═══ DATA PROVIDED ═══

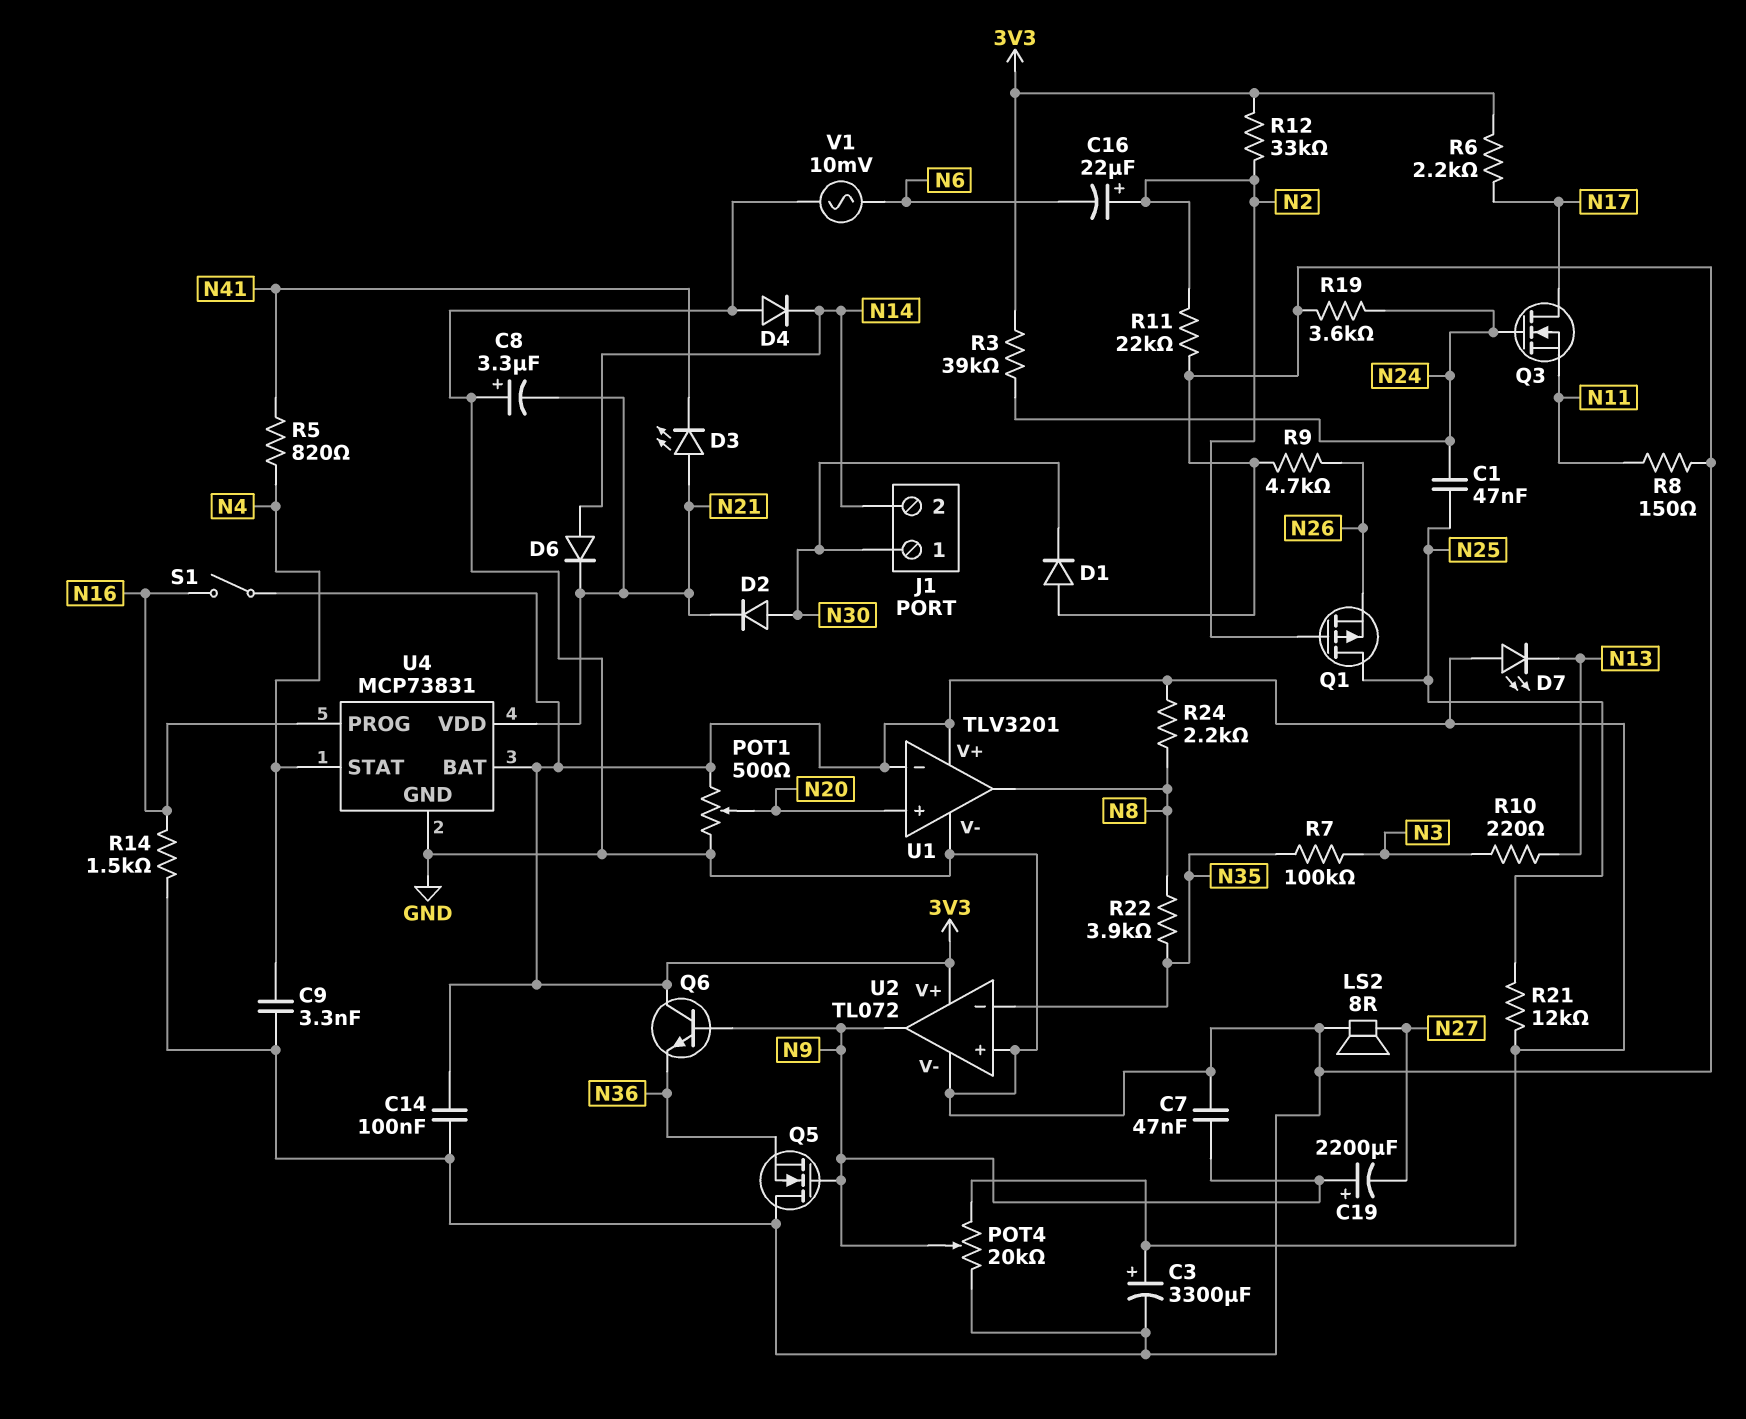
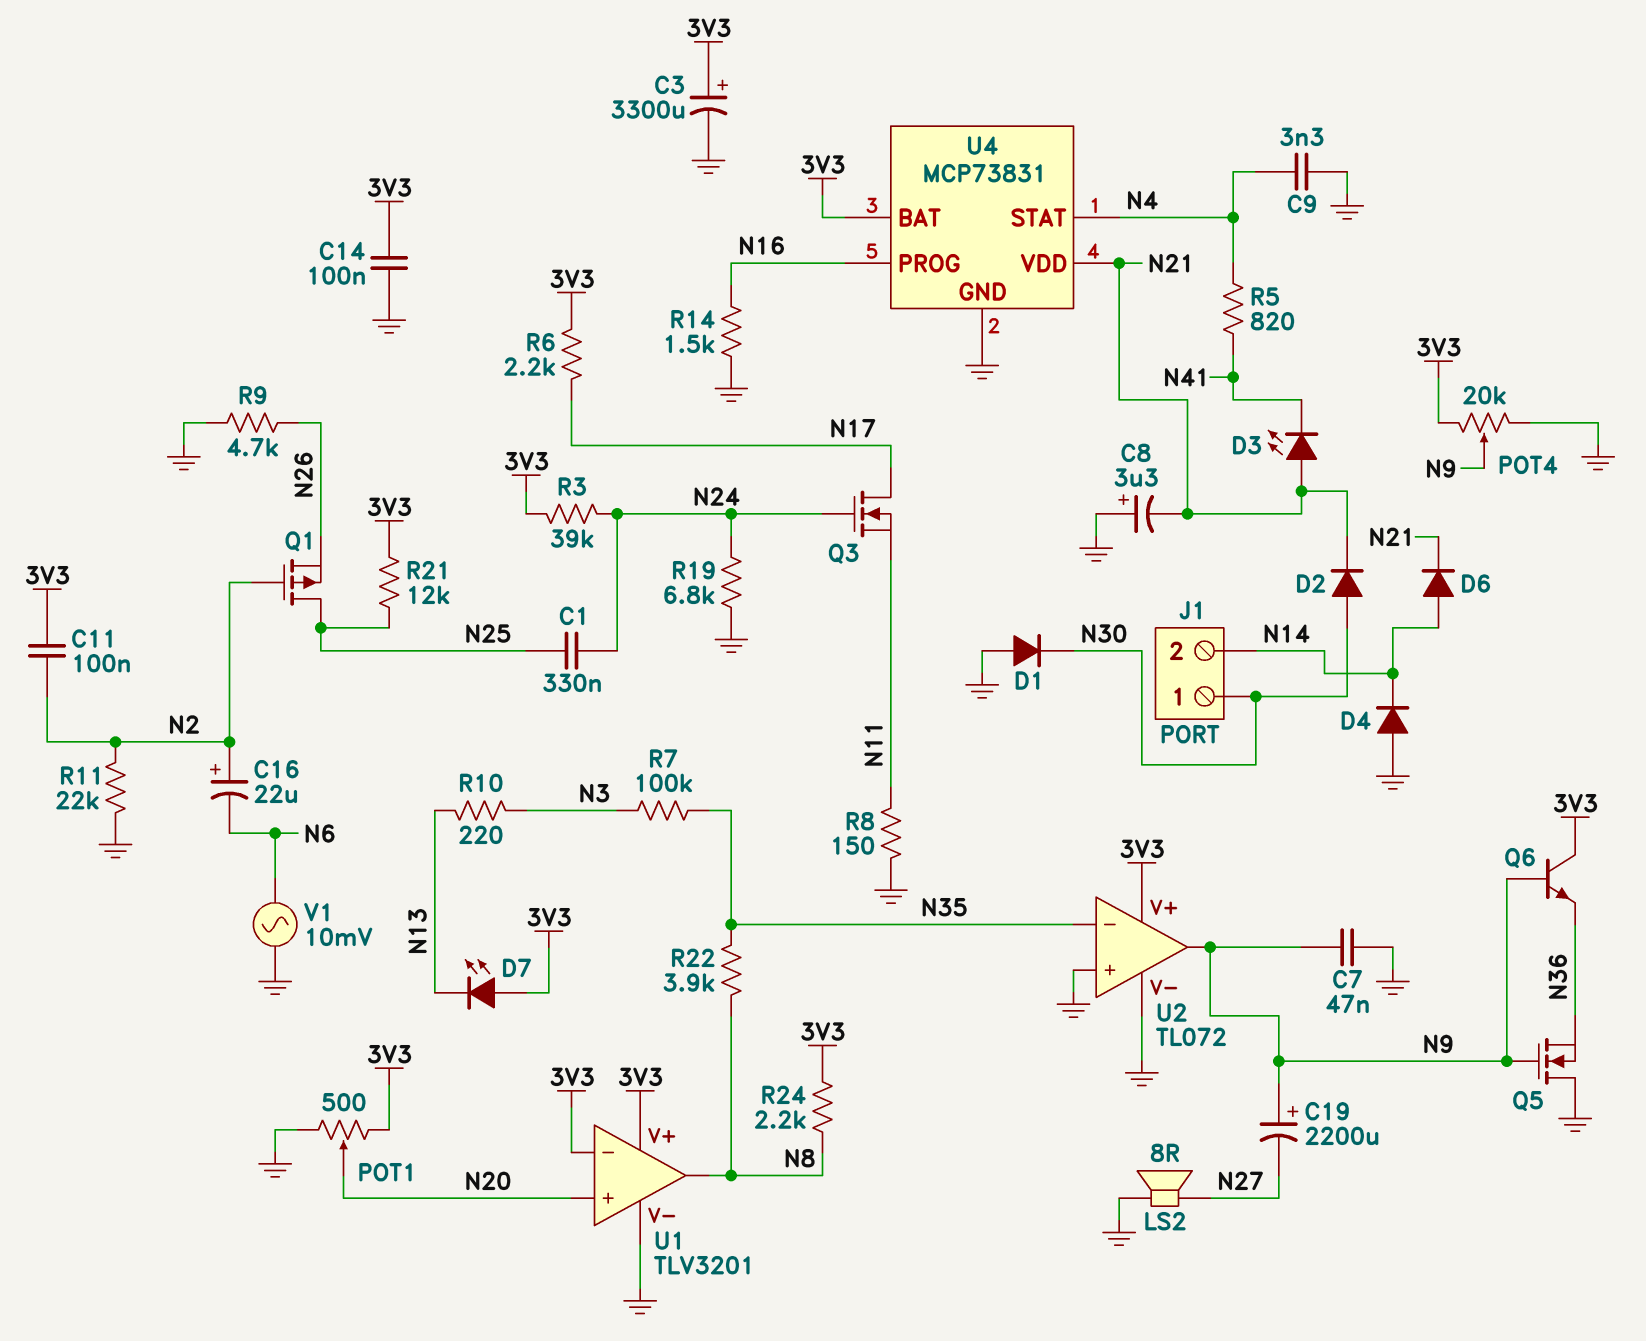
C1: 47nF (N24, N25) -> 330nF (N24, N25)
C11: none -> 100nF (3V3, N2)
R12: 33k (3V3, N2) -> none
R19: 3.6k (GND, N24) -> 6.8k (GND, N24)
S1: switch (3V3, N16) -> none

═══
═══ DATA PROVIDED ═══

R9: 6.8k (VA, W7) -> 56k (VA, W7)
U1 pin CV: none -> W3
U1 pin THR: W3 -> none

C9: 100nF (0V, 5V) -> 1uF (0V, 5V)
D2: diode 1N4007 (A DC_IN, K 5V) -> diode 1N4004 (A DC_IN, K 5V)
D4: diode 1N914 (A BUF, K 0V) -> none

═══
═══ DATA PROVIDED ═══

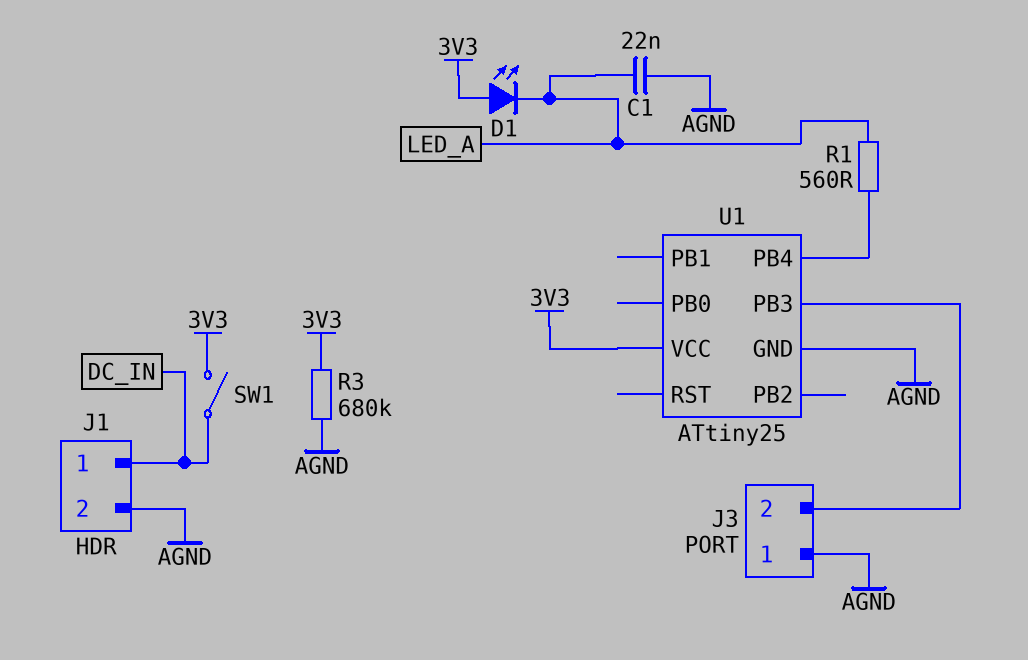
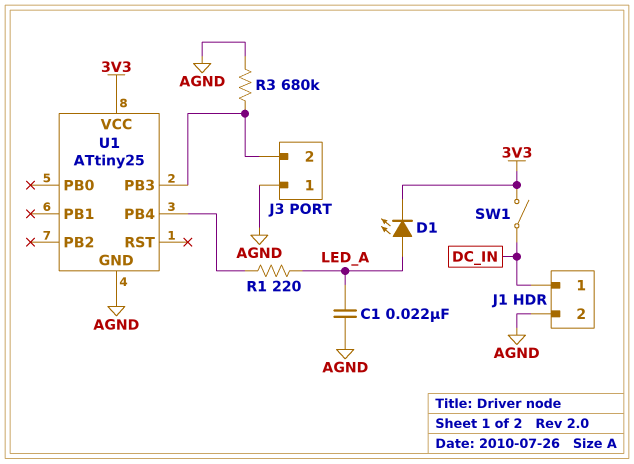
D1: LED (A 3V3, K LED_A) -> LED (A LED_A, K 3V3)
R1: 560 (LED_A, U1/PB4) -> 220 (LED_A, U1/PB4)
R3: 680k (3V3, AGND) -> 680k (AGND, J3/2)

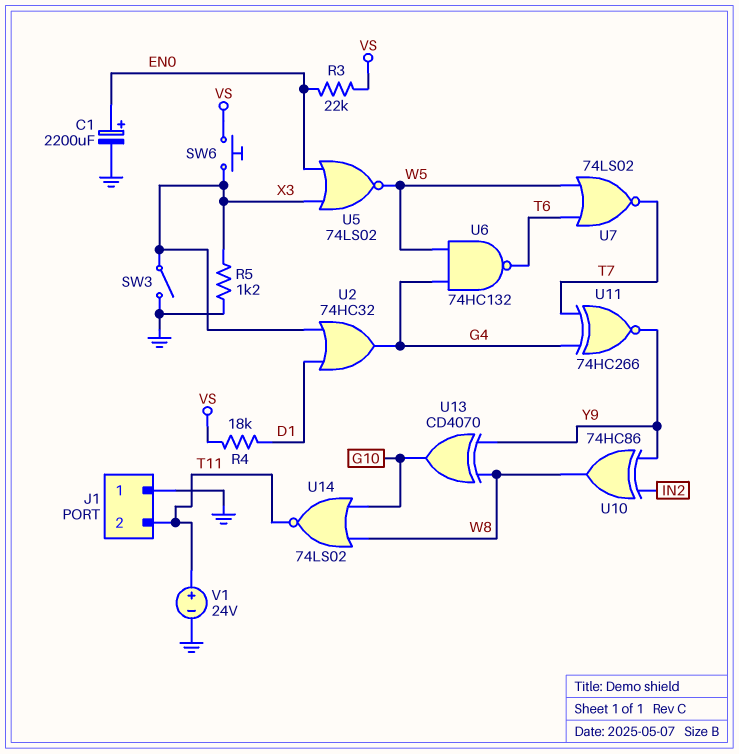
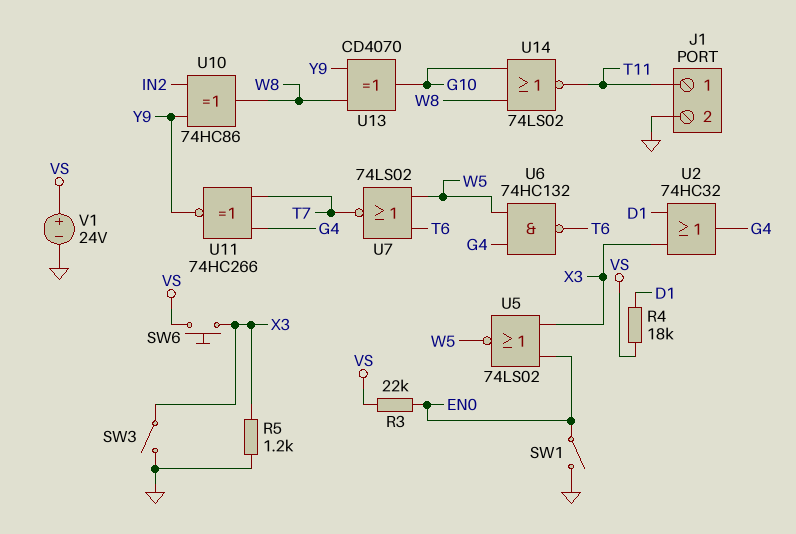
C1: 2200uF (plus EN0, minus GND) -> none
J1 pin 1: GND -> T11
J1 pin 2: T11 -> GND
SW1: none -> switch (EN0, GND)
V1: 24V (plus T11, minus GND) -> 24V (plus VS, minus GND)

═══

AIM OF THE EXERCISE -> Repeat, word for word, the lines above between the line holding "U1 pin THR: W3 -> none" and the line holding "D4: diode 1N914 (A BUF, K 0V) -> none", inclusive; omit everything else.

TASK ANSWER ->
U1 pin THR: W3 -> none

C9: 100nF (0V, 5V) -> 1uF (0V, 5V)
D2: diode 1N4007 (A DC_IN, K 5V) -> diode 1N4004 (A DC_IN, K 5V)
D4: diode 1N914 (A BUF, K 0V) -> none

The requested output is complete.